## ASSIGNMENT
When scanning the data, count every line with "zabawka" in it, and report only the resulting number.

## DATA SECTION
[Start of Attachment]

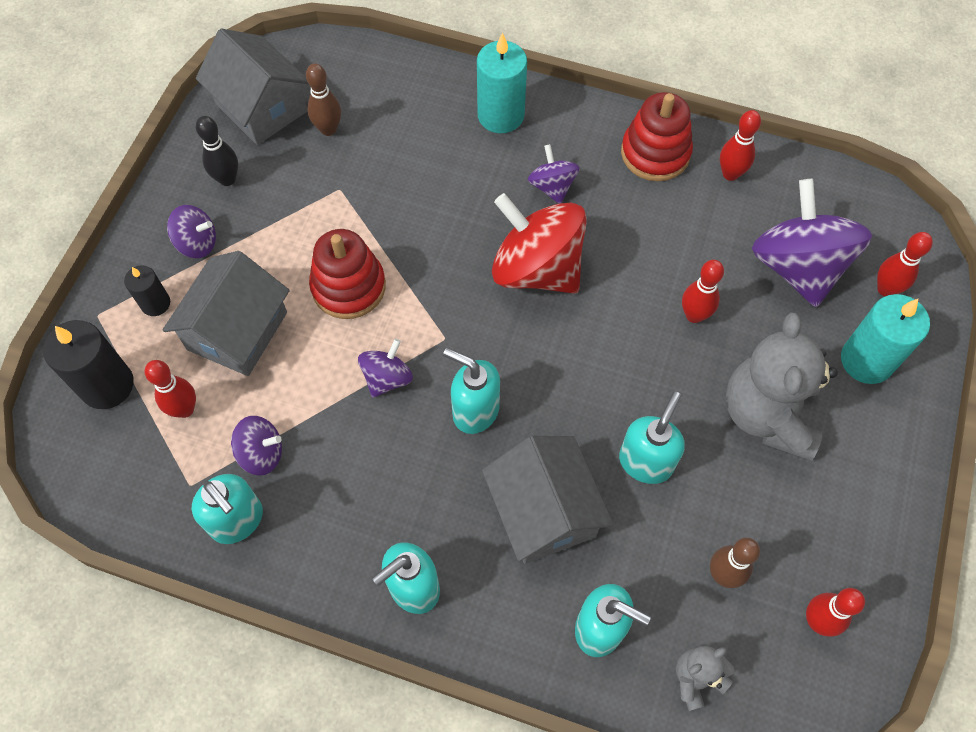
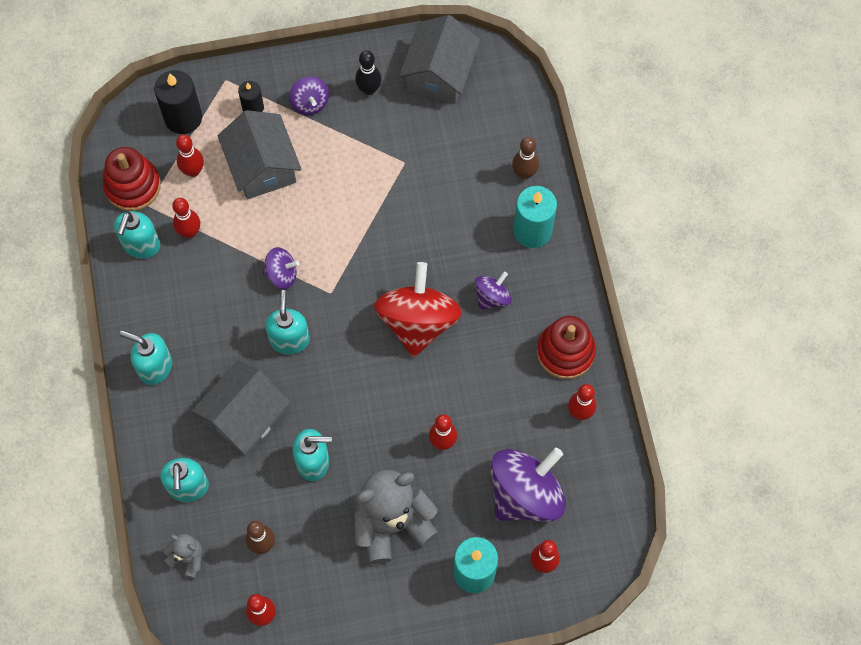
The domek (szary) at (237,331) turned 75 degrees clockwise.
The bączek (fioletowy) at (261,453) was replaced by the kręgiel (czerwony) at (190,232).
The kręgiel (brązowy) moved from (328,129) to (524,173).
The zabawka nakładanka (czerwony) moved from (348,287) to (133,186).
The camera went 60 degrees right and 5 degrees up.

[End of Attachment]
[Start of Attachment]

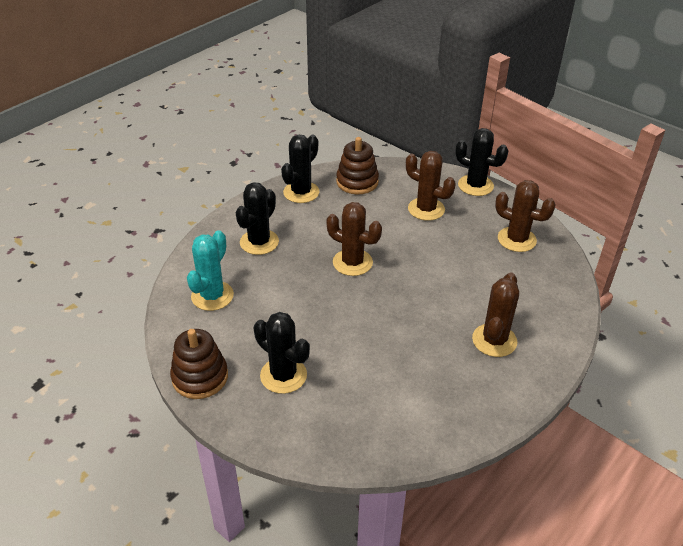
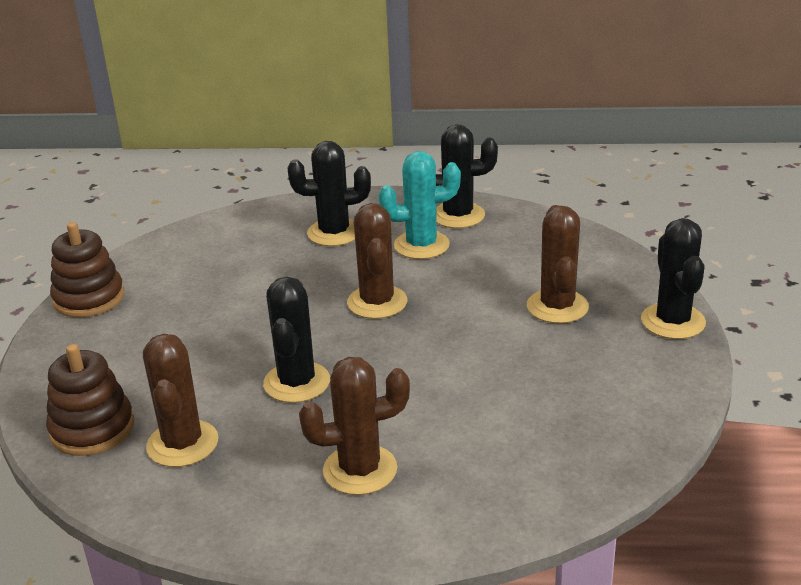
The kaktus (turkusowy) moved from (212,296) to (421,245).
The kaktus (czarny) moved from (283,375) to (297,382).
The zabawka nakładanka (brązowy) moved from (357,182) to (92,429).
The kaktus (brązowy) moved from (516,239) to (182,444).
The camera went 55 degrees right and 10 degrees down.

[End of Attachment]

## REPLY TO THE EXERCISE
2